__Given data__
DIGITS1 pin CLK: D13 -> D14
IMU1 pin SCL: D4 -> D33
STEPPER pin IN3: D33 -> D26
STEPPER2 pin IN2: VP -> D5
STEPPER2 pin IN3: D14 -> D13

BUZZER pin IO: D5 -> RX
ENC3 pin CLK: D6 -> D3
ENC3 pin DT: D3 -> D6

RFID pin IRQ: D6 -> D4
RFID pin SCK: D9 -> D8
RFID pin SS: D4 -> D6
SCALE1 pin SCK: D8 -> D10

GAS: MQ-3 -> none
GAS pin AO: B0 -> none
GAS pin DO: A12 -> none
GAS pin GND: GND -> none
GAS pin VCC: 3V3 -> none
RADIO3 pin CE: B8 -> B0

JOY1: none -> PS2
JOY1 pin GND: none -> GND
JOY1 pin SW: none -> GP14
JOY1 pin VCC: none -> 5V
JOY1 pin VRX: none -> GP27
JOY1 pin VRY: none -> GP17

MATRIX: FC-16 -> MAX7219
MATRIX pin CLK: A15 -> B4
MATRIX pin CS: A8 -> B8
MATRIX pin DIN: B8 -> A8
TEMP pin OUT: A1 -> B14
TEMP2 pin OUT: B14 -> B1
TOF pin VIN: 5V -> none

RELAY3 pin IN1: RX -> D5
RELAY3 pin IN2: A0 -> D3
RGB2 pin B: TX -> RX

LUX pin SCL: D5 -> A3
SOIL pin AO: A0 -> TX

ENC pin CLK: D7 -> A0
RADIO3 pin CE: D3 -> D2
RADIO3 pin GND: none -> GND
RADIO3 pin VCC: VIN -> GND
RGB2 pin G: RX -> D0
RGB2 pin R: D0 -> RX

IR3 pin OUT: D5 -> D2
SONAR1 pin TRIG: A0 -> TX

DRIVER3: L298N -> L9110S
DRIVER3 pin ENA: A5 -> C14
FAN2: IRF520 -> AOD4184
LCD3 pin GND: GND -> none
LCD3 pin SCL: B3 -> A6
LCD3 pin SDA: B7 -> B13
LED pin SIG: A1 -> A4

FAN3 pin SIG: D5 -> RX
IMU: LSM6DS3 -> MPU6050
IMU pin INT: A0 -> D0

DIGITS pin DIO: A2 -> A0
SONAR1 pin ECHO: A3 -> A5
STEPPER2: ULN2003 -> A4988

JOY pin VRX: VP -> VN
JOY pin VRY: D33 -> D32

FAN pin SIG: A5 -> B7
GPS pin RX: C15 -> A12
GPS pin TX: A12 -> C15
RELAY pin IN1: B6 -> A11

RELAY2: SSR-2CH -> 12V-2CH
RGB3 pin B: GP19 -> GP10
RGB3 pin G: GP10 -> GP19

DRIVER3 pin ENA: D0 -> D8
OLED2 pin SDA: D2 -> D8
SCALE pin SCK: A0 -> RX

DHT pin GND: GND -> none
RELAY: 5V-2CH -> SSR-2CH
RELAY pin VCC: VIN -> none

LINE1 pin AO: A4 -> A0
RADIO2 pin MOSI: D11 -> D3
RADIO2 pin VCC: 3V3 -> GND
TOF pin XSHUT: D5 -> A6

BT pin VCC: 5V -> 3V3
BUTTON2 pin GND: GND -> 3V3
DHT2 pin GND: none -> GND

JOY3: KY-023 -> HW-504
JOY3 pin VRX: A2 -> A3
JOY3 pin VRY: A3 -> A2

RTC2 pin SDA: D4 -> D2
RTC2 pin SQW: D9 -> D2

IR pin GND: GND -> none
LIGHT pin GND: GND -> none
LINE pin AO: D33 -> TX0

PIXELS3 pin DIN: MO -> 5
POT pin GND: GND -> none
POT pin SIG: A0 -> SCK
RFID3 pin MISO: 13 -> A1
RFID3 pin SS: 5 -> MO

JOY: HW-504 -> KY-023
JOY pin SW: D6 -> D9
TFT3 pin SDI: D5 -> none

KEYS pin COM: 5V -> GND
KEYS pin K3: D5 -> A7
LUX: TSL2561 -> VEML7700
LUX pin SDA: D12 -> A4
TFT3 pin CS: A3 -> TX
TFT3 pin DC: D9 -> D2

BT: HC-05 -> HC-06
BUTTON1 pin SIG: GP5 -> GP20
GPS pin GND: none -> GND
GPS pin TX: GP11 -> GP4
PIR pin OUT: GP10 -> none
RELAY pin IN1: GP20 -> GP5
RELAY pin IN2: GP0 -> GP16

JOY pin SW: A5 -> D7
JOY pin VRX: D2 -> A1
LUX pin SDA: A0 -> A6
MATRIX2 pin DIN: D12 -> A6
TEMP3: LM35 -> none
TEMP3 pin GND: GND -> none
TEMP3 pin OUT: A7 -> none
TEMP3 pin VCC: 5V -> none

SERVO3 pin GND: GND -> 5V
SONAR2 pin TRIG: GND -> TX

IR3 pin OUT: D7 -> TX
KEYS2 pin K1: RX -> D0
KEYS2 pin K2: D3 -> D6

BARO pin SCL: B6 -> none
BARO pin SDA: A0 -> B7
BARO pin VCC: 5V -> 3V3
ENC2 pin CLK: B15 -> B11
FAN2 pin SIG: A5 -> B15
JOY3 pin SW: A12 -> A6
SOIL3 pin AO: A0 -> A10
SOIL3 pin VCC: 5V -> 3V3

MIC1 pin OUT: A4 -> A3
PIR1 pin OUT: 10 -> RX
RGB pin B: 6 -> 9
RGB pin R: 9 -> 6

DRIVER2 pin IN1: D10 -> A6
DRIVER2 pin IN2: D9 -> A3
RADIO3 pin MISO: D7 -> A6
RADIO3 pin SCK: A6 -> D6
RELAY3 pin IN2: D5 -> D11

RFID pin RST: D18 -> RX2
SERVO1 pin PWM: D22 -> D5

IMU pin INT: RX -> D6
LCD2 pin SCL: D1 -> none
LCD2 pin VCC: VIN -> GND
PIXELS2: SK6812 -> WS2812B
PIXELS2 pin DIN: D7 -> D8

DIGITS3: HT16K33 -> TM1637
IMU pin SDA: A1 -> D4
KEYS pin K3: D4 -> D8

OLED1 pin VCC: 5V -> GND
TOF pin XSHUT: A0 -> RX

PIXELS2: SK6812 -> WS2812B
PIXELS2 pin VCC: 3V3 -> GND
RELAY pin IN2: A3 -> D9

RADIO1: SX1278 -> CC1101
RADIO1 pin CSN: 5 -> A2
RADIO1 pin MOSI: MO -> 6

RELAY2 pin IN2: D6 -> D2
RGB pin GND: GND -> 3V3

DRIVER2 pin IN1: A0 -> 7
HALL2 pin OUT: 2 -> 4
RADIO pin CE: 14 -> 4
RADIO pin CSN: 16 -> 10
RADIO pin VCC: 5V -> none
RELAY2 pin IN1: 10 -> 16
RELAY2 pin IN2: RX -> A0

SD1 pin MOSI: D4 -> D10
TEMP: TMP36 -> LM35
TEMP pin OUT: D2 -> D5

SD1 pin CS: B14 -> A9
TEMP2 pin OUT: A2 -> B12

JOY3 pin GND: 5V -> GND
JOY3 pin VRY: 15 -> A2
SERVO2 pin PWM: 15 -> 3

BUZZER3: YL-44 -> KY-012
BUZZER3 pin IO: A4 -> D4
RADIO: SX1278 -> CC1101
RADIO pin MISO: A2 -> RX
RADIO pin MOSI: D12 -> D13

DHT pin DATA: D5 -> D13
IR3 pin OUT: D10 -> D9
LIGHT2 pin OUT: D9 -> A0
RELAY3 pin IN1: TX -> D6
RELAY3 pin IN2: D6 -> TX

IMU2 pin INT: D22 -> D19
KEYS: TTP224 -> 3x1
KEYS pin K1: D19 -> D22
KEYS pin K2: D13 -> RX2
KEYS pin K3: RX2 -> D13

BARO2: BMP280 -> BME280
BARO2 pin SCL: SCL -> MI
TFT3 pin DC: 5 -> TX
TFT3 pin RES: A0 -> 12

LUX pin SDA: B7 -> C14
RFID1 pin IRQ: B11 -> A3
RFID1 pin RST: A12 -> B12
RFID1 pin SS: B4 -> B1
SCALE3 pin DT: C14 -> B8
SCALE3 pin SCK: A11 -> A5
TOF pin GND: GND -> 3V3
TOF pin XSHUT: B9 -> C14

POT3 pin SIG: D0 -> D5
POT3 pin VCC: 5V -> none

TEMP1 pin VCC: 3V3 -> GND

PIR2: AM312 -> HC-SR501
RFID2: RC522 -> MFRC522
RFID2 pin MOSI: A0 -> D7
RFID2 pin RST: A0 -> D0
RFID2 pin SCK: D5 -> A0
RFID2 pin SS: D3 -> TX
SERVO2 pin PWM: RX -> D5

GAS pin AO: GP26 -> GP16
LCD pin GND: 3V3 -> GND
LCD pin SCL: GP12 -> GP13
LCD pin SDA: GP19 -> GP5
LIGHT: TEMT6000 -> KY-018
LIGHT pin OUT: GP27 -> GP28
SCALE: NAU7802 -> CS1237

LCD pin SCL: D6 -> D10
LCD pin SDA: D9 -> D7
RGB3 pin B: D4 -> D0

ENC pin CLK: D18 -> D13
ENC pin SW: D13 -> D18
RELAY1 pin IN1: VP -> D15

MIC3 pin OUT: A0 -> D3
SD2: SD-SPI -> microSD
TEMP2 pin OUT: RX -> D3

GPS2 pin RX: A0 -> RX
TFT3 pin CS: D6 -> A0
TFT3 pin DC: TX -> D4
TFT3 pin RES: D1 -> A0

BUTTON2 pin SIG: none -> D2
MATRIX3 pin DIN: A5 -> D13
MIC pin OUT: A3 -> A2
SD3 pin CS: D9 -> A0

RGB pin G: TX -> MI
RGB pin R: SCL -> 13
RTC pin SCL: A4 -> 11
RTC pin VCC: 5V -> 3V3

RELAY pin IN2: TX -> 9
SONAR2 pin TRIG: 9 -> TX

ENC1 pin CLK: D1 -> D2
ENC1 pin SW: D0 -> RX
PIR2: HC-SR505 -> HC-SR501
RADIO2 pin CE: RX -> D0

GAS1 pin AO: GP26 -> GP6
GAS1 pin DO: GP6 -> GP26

__Assigned task__
All that belongs in the answer is the run of lines above from the line containing "GAS pin GND: GND -> none" through the line containing "RGB2 pin R: D0 -> RX", exactly as written.

__Result below__
GAS pin GND: GND -> none
GAS pin VCC: 3V3 -> none
RADIO3 pin CE: B8 -> B0

JOY1: none -> PS2
JOY1 pin GND: none -> GND
JOY1 pin SW: none -> GP14
JOY1 pin VCC: none -> 5V
JOY1 pin VRX: none -> GP27
JOY1 pin VRY: none -> GP17

MATRIX: FC-16 -> MAX7219
MATRIX pin CLK: A15 -> B4
MATRIX pin CS: A8 -> B8
MATRIX pin DIN: B8 -> A8
TEMP pin OUT: A1 -> B14
TEMP2 pin OUT: B14 -> B1
TOF pin VIN: 5V -> none

RELAY3 pin IN1: RX -> D5
RELAY3 pin IN2: A0 -> D3
RGB2 pin B: TX -> RX

LUX pin SCL: D5 -> A3
SOIL pin AO: A0 -> TX

ENC pin CLK: D7 -> A0
RADIO3 pin CE: D3 -> D2
RADIO3 pin GND: none -> GND
RADIO3 pin VCC: VIN -> GND
RGB2 pin G: RX -> D0
RGB2 pin R: D0 -> RX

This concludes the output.